• Data section:
▽

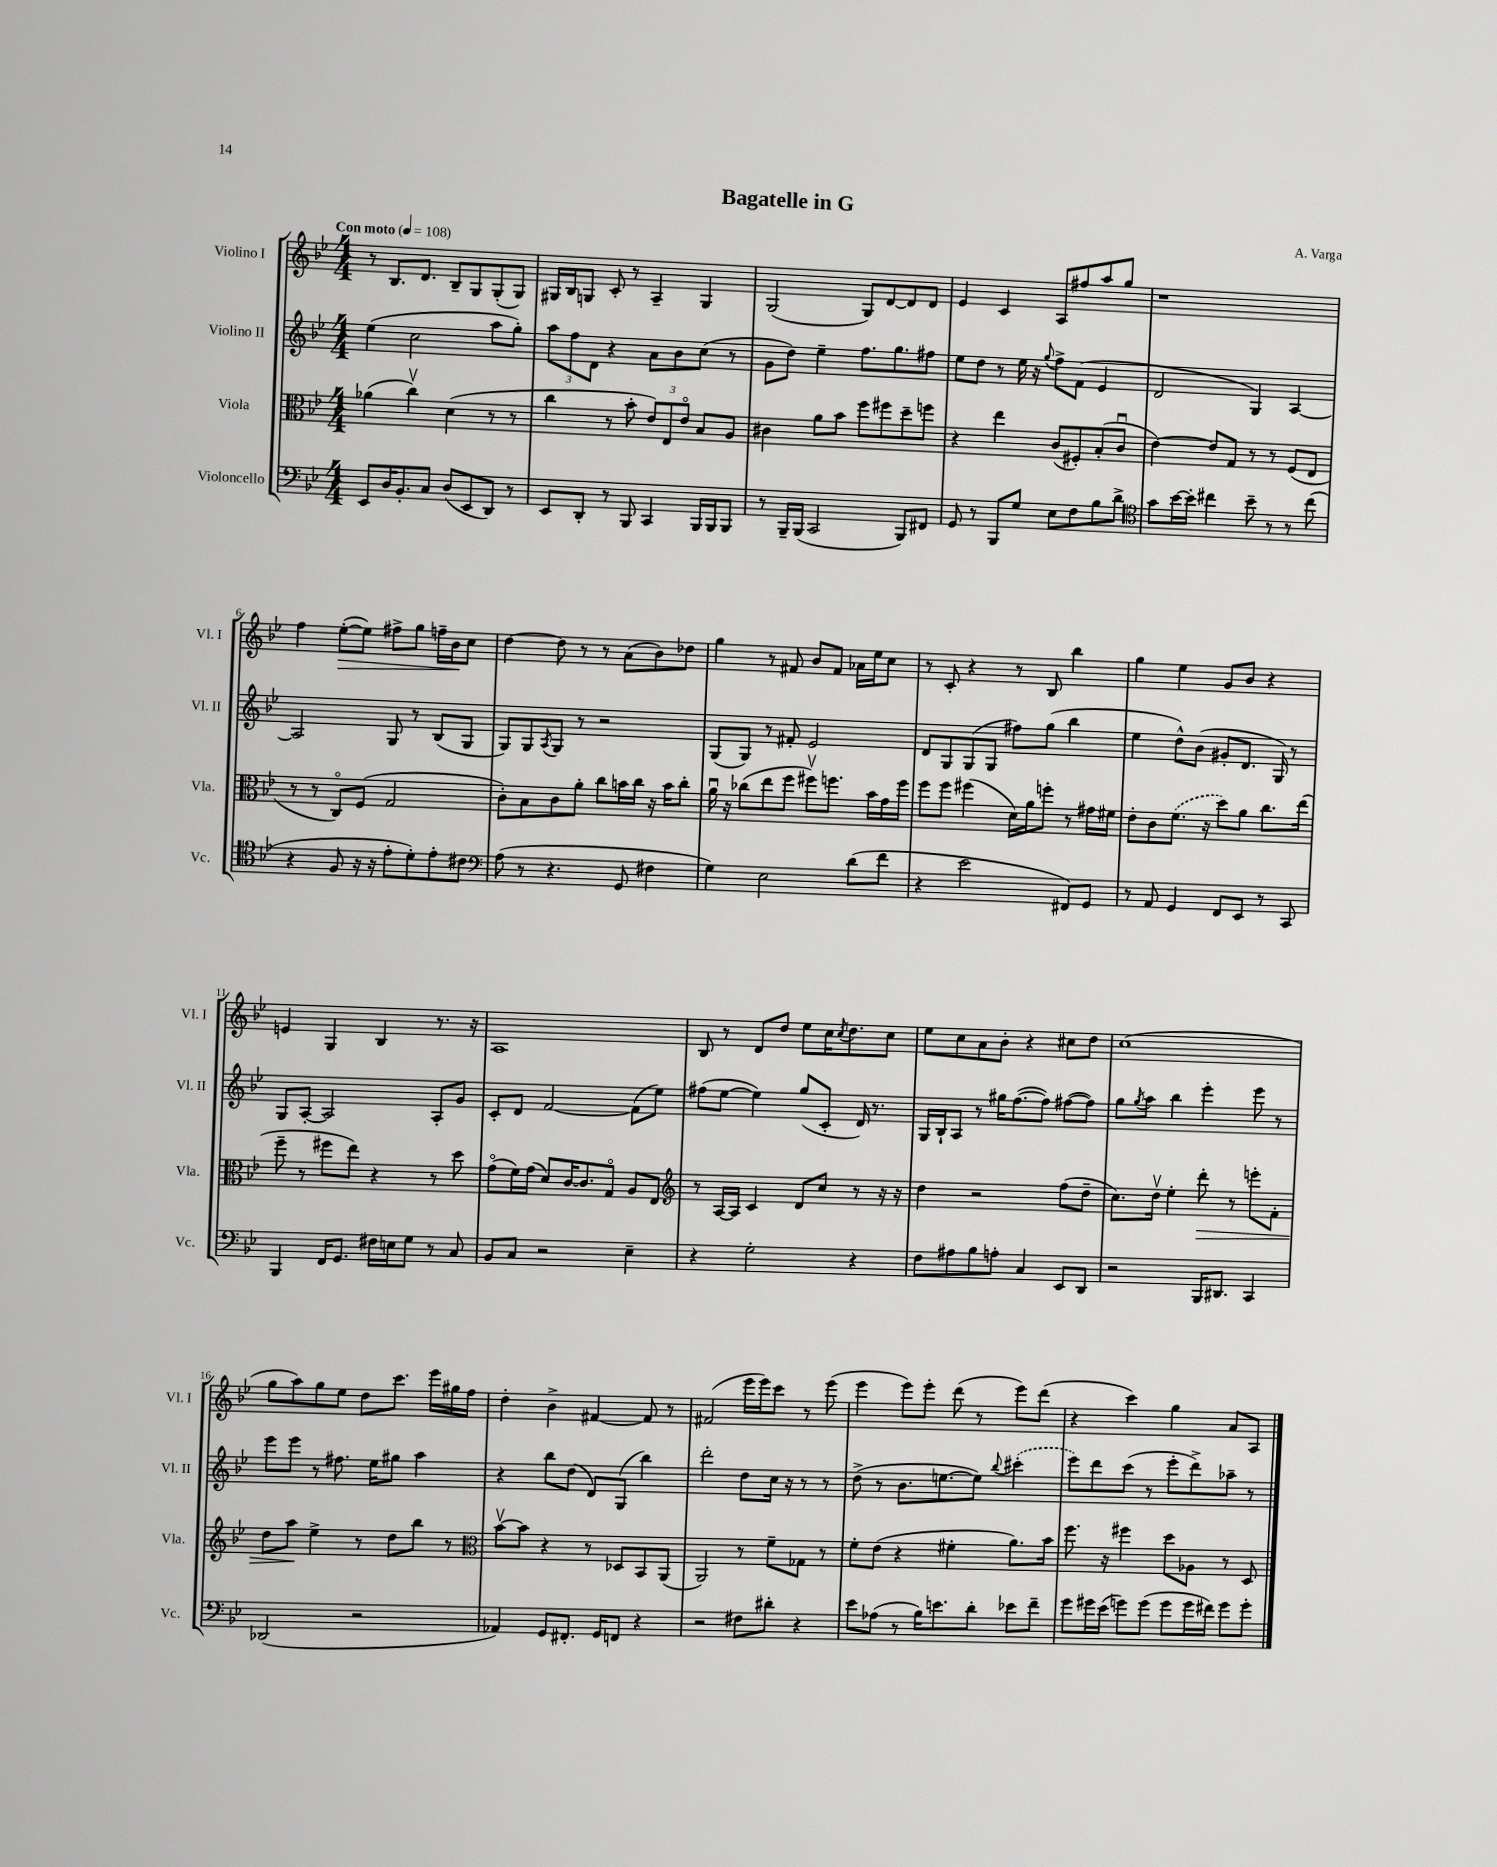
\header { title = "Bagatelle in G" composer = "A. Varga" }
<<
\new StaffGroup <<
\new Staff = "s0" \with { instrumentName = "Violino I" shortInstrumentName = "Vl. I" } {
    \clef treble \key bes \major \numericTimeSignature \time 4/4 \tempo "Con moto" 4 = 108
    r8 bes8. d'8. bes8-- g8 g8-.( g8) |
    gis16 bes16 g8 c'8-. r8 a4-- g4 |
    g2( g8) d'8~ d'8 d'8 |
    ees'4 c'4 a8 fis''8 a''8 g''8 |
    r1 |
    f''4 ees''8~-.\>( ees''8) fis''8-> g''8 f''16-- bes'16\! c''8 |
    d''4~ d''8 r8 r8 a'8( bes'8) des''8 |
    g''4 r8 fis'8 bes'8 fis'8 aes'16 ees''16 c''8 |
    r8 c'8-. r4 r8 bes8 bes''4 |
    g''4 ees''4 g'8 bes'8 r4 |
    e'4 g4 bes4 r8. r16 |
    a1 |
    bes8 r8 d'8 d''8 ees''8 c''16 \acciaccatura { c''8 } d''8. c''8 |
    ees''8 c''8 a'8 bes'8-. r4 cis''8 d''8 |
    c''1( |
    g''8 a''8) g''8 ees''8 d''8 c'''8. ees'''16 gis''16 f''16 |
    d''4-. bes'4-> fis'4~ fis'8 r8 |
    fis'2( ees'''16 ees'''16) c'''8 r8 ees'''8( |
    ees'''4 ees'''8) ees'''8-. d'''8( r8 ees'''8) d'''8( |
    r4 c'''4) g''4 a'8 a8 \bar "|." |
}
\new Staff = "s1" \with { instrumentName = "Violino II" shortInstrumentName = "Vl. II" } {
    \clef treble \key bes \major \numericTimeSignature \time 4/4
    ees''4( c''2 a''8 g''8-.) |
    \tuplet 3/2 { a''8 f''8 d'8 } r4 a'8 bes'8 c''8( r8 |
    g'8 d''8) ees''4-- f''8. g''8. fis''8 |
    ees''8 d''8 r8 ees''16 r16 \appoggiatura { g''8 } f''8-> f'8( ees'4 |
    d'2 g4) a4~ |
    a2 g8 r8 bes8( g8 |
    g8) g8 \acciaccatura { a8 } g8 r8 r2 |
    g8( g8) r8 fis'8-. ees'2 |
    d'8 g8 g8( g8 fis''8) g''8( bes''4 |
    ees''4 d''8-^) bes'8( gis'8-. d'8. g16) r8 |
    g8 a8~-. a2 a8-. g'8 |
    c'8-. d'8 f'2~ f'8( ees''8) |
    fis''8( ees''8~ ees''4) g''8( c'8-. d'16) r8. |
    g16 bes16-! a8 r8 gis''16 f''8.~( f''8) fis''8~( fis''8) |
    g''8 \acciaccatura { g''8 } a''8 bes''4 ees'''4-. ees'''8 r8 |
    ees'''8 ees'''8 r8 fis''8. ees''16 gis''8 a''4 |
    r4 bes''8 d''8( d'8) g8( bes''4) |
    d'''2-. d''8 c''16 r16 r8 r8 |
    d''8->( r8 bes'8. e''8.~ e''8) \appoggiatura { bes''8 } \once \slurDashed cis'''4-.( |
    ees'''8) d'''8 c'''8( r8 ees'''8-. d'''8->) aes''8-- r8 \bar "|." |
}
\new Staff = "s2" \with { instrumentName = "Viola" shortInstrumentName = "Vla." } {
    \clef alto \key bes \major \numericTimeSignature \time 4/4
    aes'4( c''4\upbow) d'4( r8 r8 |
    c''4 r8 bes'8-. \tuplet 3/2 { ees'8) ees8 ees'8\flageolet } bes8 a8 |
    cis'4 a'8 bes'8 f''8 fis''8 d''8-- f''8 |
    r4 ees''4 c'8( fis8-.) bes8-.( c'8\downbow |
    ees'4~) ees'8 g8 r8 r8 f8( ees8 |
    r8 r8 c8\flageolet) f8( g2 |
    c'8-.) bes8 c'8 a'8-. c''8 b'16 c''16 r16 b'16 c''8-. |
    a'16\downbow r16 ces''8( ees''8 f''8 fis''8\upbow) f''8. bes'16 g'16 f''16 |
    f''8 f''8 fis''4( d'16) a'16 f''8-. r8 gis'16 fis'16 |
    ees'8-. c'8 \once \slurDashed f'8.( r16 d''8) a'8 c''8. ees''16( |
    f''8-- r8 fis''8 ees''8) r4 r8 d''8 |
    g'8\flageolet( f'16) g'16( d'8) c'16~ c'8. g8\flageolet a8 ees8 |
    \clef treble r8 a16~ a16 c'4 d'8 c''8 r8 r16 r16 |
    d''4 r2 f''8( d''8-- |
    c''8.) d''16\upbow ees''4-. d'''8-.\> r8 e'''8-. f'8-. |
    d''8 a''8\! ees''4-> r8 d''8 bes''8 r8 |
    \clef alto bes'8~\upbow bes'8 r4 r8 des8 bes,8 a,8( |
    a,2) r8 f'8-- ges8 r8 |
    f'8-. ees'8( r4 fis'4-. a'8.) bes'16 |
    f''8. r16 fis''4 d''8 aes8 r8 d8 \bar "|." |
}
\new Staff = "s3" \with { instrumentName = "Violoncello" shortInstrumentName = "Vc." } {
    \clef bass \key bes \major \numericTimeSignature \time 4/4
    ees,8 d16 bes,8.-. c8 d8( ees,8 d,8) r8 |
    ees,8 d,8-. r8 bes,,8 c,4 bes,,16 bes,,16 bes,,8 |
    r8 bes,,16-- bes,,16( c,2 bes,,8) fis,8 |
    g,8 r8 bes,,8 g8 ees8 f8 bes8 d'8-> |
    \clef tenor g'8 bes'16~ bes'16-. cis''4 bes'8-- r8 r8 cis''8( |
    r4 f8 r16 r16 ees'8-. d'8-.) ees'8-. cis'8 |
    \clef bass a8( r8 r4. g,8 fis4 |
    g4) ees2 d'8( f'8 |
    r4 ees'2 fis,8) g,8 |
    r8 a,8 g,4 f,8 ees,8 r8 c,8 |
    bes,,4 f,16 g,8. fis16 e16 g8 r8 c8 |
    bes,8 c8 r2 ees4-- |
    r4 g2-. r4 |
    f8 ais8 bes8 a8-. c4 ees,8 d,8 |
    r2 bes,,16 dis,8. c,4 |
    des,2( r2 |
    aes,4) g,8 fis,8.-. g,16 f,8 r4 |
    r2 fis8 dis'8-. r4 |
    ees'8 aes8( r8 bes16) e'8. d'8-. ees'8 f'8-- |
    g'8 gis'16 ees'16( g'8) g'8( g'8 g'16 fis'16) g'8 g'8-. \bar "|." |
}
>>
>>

△
▽

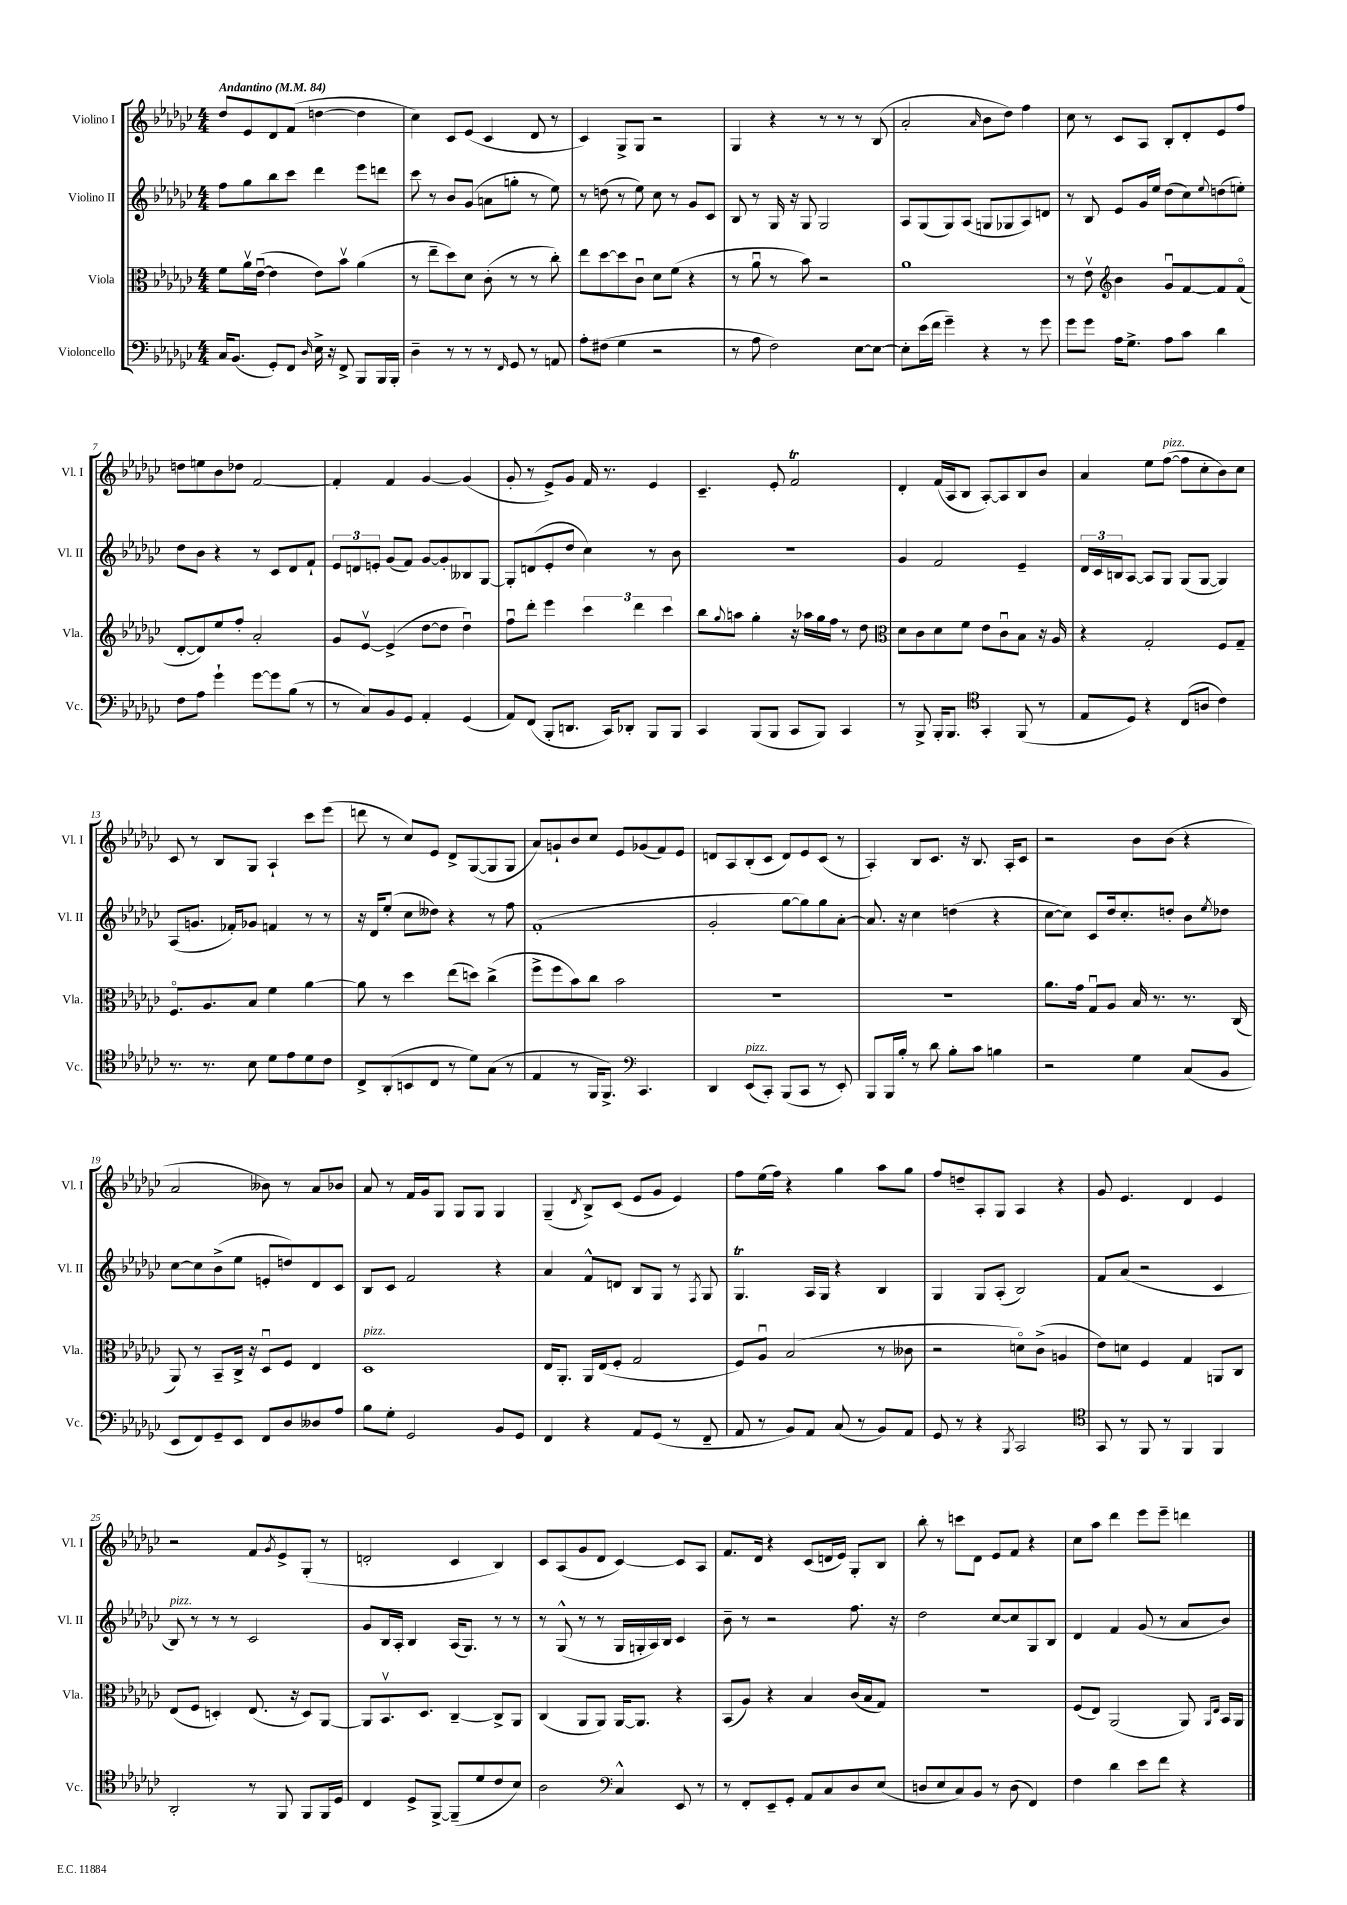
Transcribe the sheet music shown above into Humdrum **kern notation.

△

• Job: Count how many lines in the entries above contain the word "acciaccatura", treating uppercase and lowercase letters as different, and reply with the number alone.

• Correct output: 3